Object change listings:
-*-*-
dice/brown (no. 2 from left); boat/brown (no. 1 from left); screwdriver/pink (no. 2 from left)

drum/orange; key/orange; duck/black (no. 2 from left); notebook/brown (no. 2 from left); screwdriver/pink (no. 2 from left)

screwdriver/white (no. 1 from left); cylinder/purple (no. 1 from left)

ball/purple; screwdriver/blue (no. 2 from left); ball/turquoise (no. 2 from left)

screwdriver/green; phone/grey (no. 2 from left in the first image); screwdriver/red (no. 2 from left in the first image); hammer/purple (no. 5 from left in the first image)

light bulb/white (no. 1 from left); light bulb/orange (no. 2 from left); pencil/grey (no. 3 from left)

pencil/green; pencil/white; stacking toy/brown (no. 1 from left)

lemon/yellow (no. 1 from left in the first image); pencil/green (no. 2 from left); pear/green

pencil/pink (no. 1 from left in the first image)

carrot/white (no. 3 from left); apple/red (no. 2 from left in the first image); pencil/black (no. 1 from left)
-*-*-
What you have to do:
Return every record above exactly as written.

Exercise answer:
dice/brown (no. 2 from left); boat/brown (no. 1 from left); screwdriver/pink (no. 2 from left)

drum/orange; key/orange; duck/black (no. 2 from left); notebook/brown (no. 2 from left); screwdriver/pink (no. 2 from left)

screwdriver/white (no. 1 from left); cylinder/purple (no. 1 from left)

ball/purple; screwdriver/blue (no. 2 from left); ball/turquoise (no. 2 from left)

screwdriver/green; phone/grey (no. 2 from left in the first image); screwdriver/red (no. 2 from left in the first image); hammer/purple (no. 5 from left in the first image)

light bulb/white (no. 1 from left); light bulb/orange (no. 2 from left); pencil/grey (no. 3 from left)

pencil/green; pencil/white; stacking toy/brown (no. 1 from left)

lemon/yellow (no. 1 from left in the first image); pencil/green (no. 2 from left); pear/green

pencil/pink (no. 1 from left in the first image)

carrot/white (no. 3 from left); apple/red (no. 2 from left in the first image); pencil/black (no. 1 from left)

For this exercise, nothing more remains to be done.